Information provided:
Start of Block
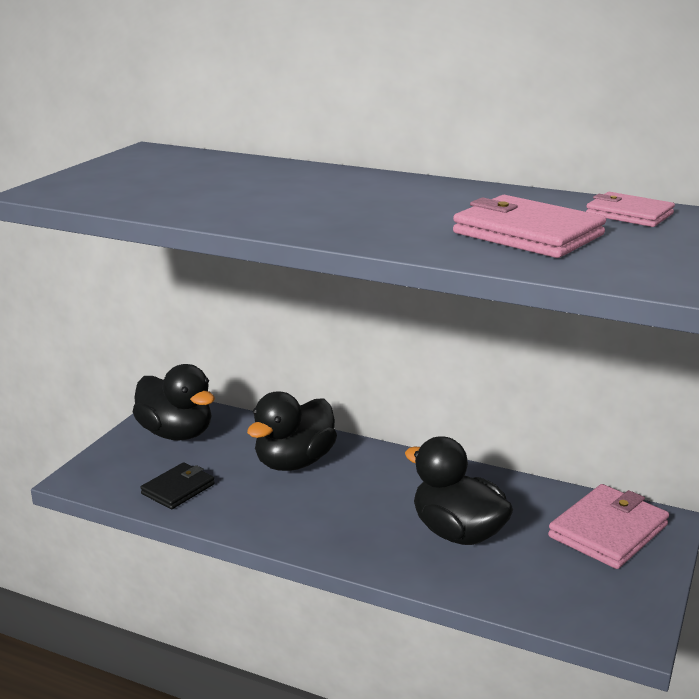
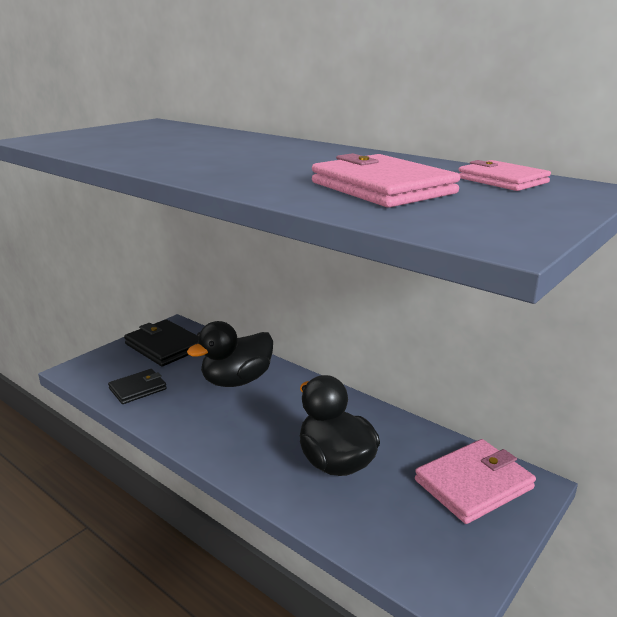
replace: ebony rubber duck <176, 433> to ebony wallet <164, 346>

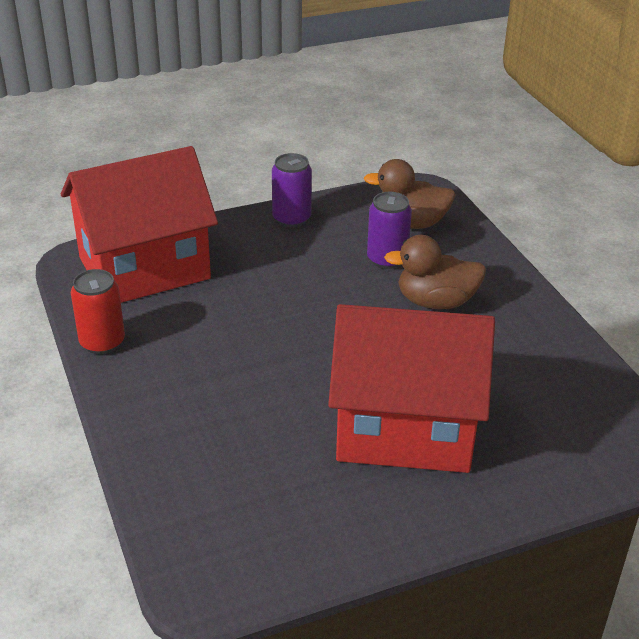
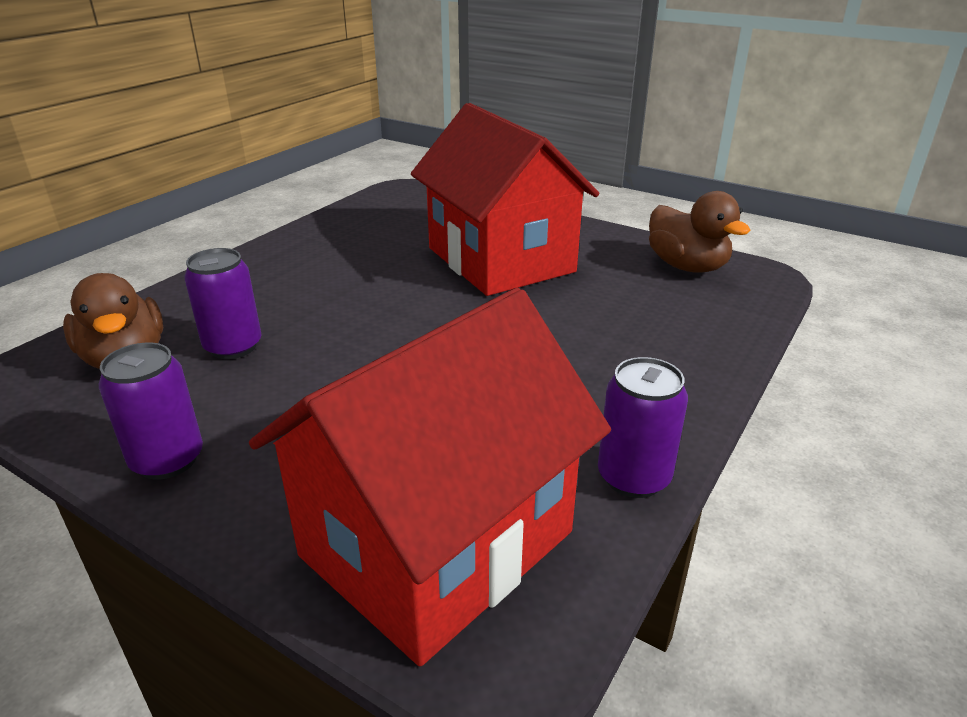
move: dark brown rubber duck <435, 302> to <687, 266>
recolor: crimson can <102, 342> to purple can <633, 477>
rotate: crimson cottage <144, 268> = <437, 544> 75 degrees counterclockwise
End of Block
The problem:
For this exercise, return the data above exactly and leave every picture out.

Answer space:
replace: ebony rubber duck <176, 433> to ebony wallet <164, 346>

move: dark brown rubber duck <435, 302> to <687, 266>
recolor: crimson can <102, 342> to purple can <633, 477>
rotate: crimson cottage <144, 268> = <437, 544> 75 degrees counterclockwise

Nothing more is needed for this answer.